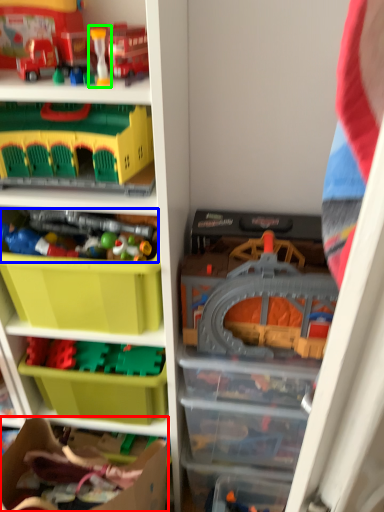
Question: Based on their relative distances, which object is nearer to cardboard box (highlighted by a red box)? Choose from toy (highlighted by a blue box) and toy (highlighted by a green box).

Choices:
 (A) toy
 (B) toy

Answer: (A)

**The task**
Set down the whole listing above word for word, but leave the picture out.

**Your response**
Question: Based on their relative distances, which object is nearer to cardboard box (highlighted by a red box)? Choose from toy (highlighted by a blue box) and toy (highlighted by a green box).

Choices:
 (A) toy
 (B) toy

Answer: (A)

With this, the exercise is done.